___ Data to examine ___
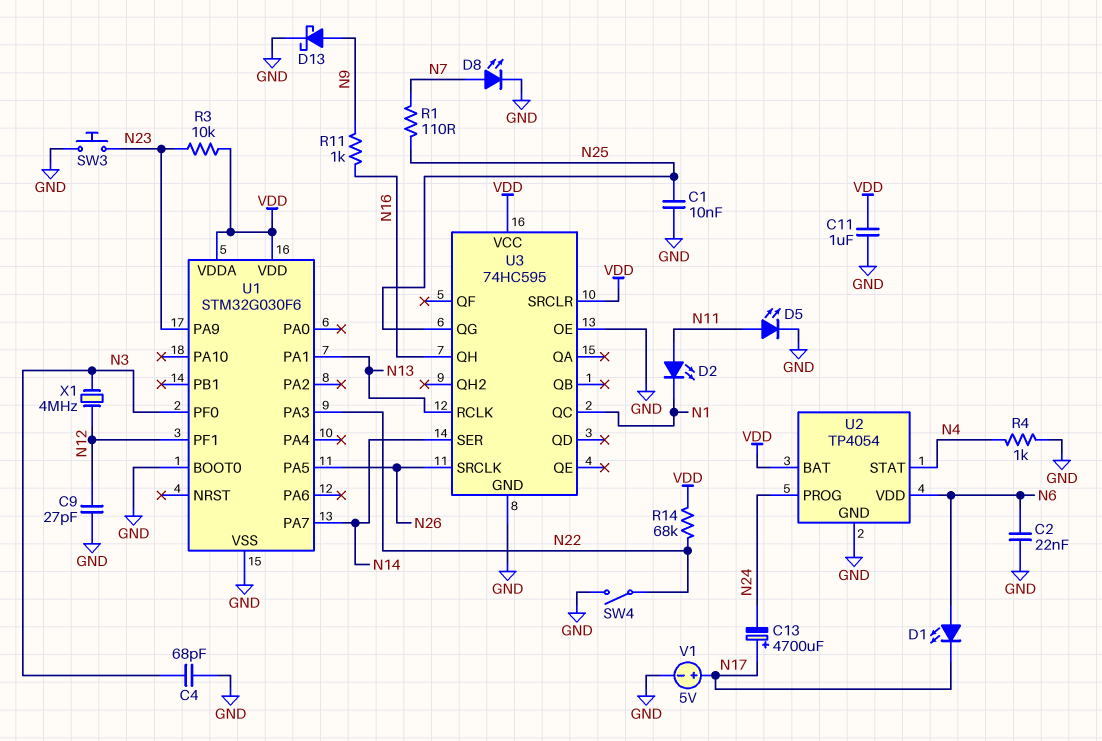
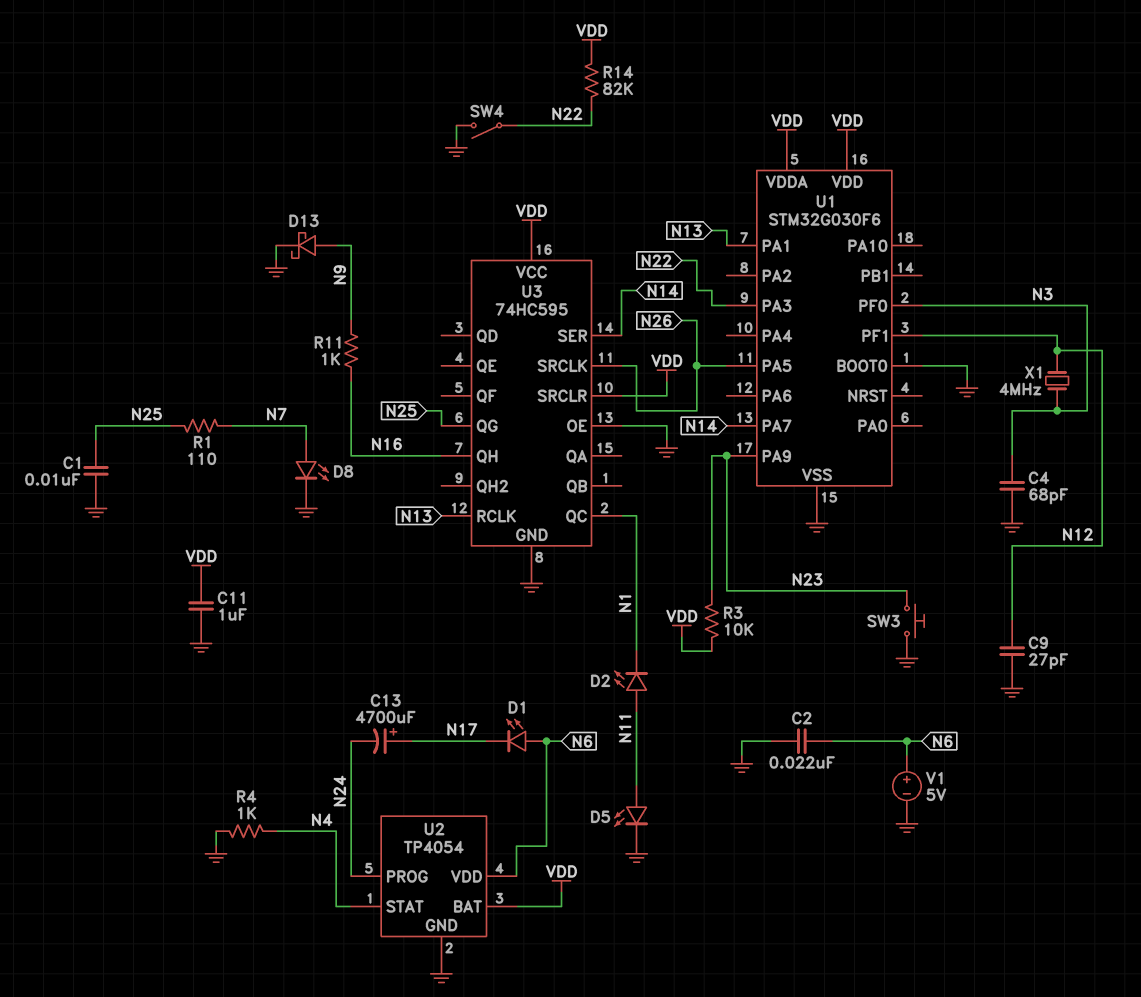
R14: 68k (N22, VDD) -> 82k (N22, VDD)
V1: 5V (plus N17, minus GND) -> 5V (plus N6, minus GND)

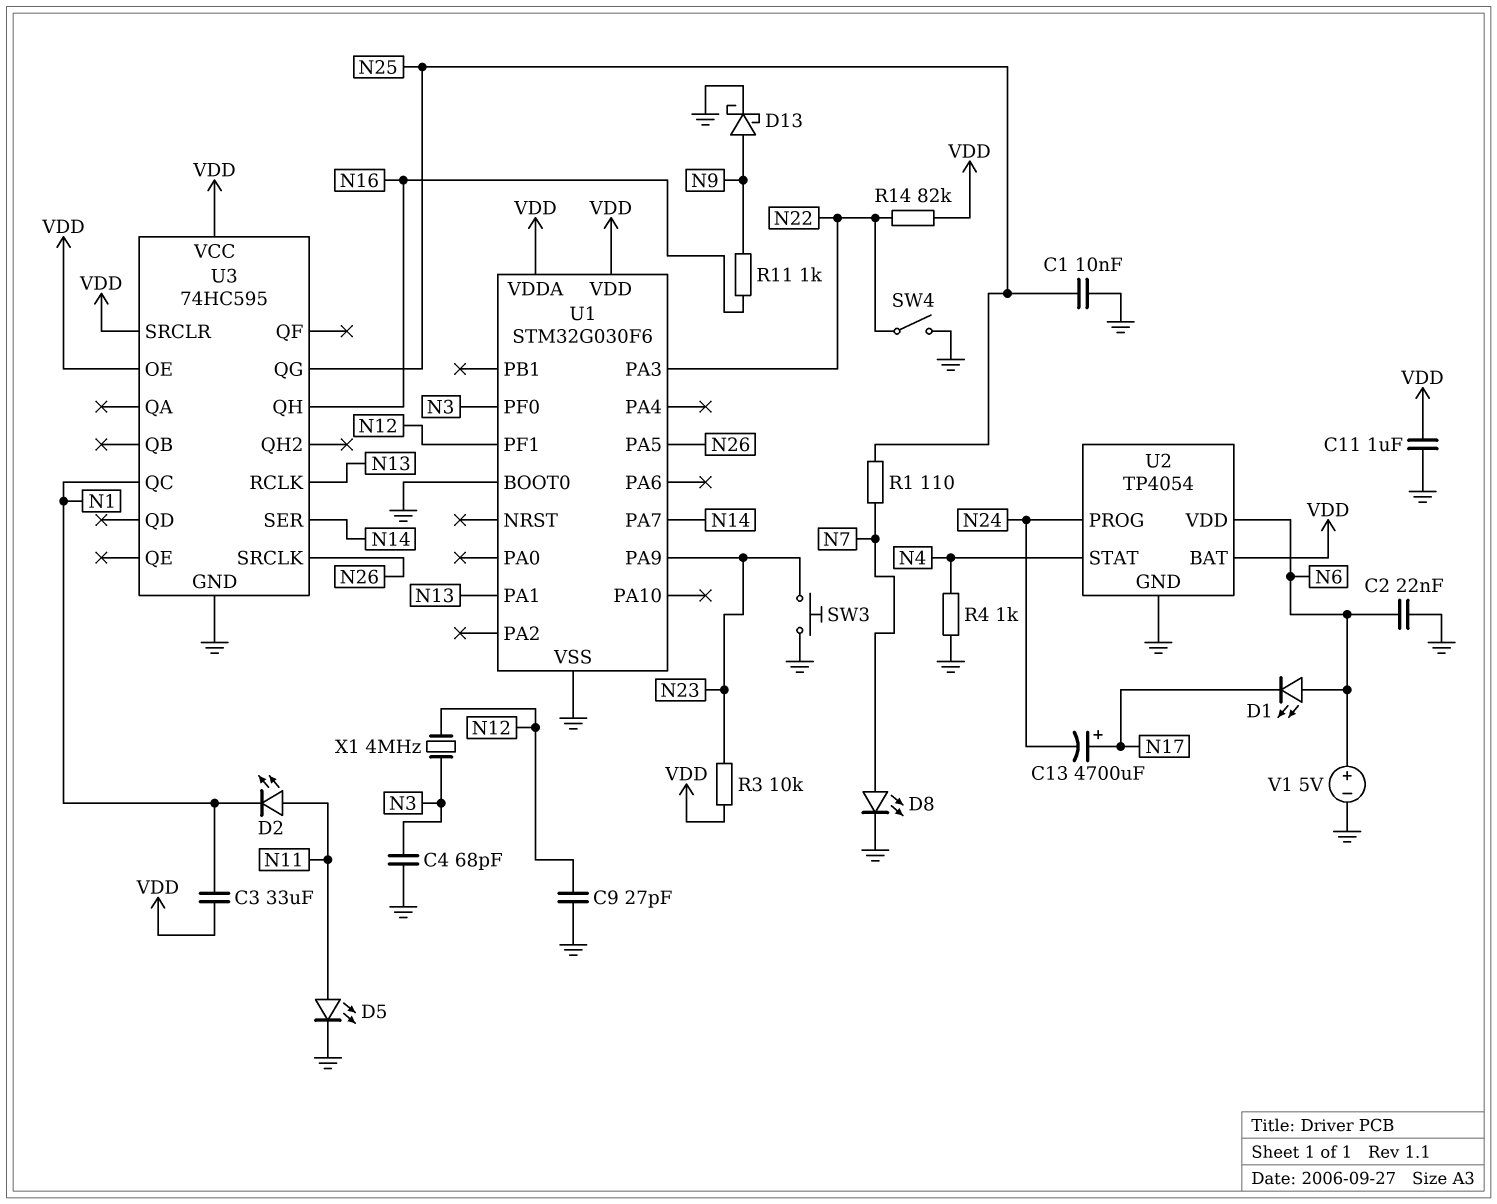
C3: none -> 33uF (N1, VDD)
U3 pin OE: GND -> VDD

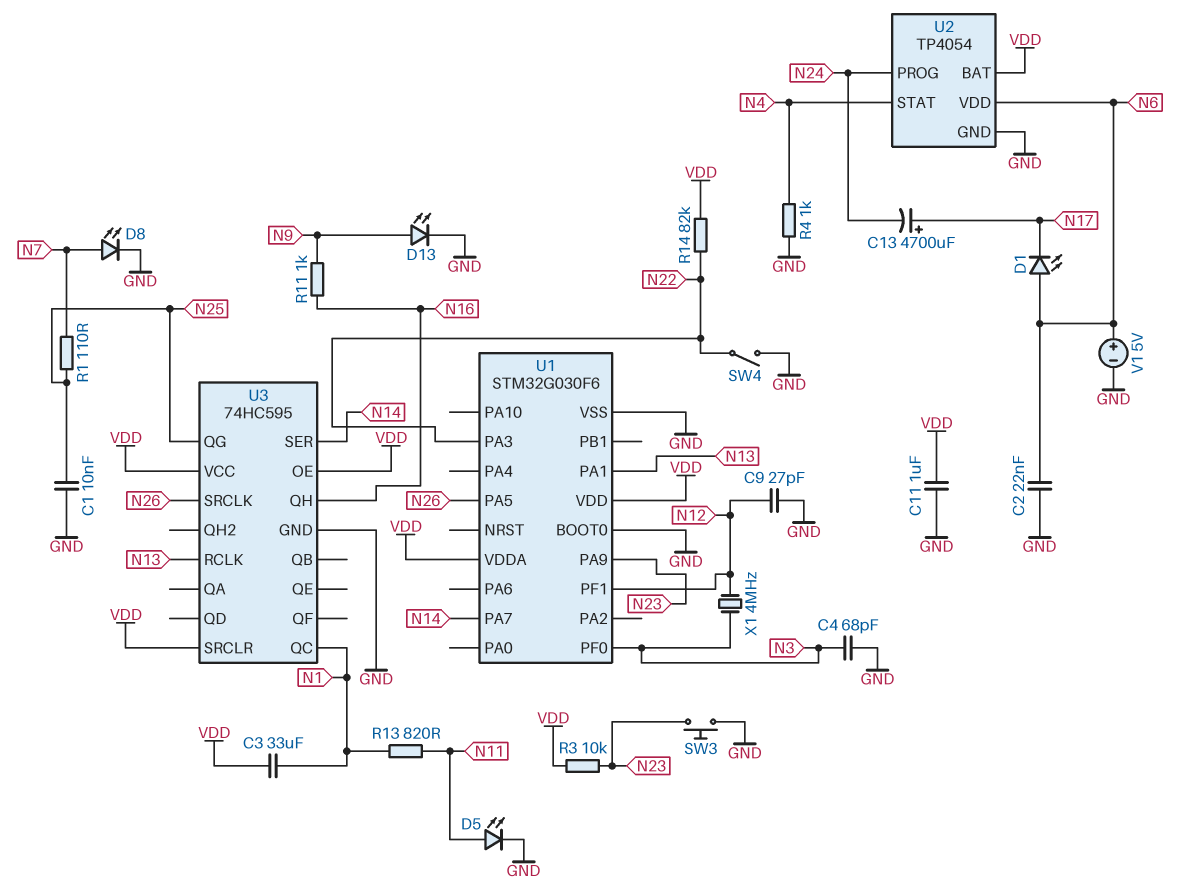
D2: LED (A N11, K N1) -> none
D13: schottky (A N9, K GND) -> LED (A N9, K GND)
R13: none -> 820 (N1, N11)

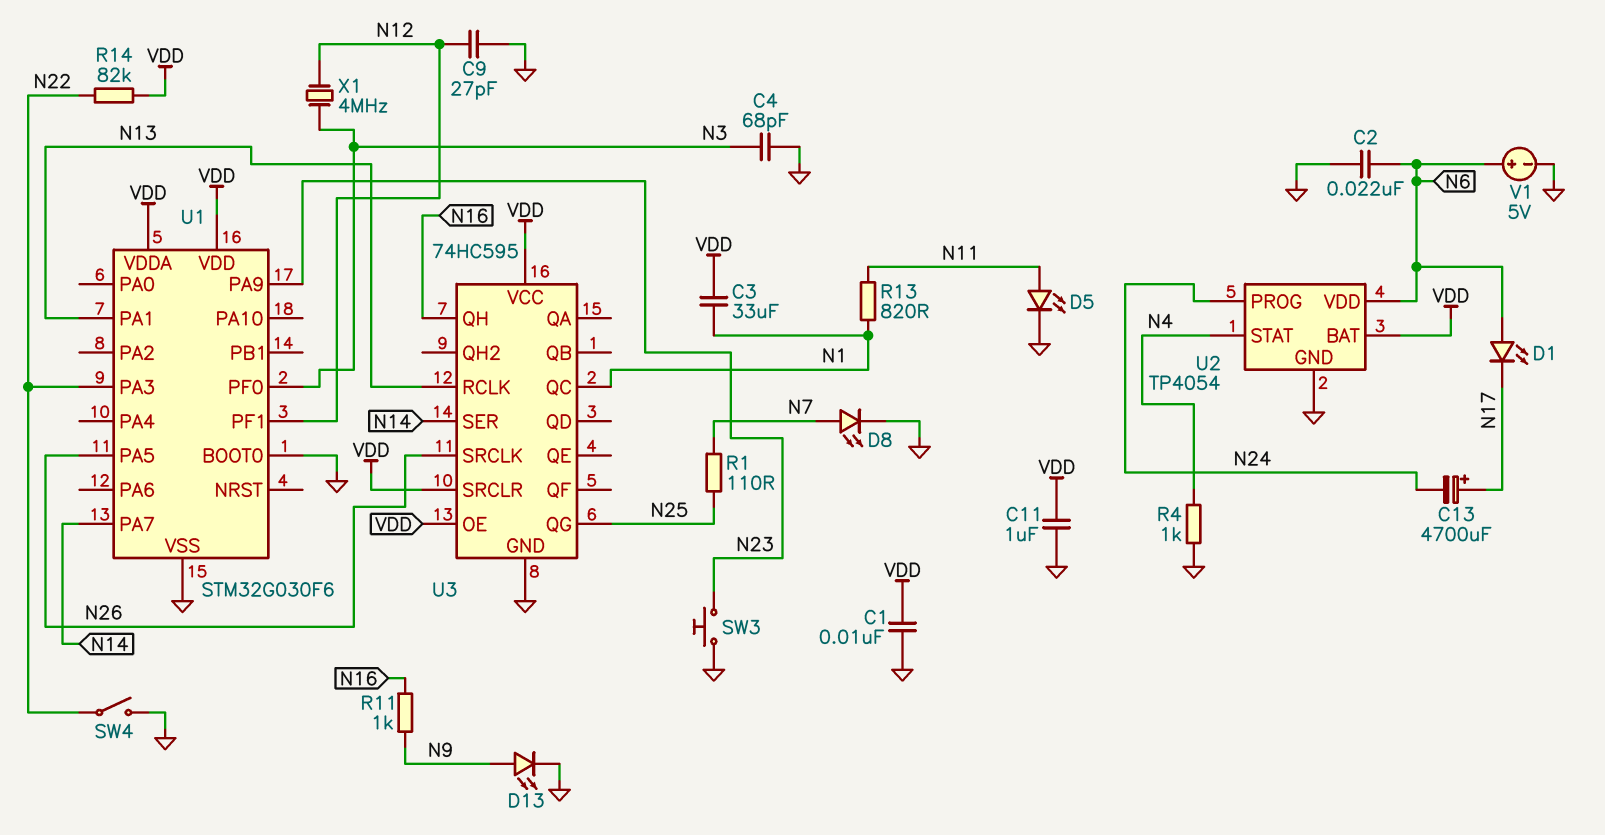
C1: 10nF (GND, N25) -> 10nF (GND, VDD)
R3: 10k (N23, VDD) -> none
___
Give again, word for word, each line from the one holding "U3 pin OE: GND -> VDD" through the end of the entries, and leave out any picture.

U3 pin OE: GND -> VDD

D2: LED (A N11, K N1) -> none
D13: schottky (A N9, K GND) -> LED (A N9, K GND)
R13: none -> 820 (N1, N11)

C1: 10nF (GND, N25) -> 10nF (GND, VDD)
R3: 10k (N23, VDD) -> none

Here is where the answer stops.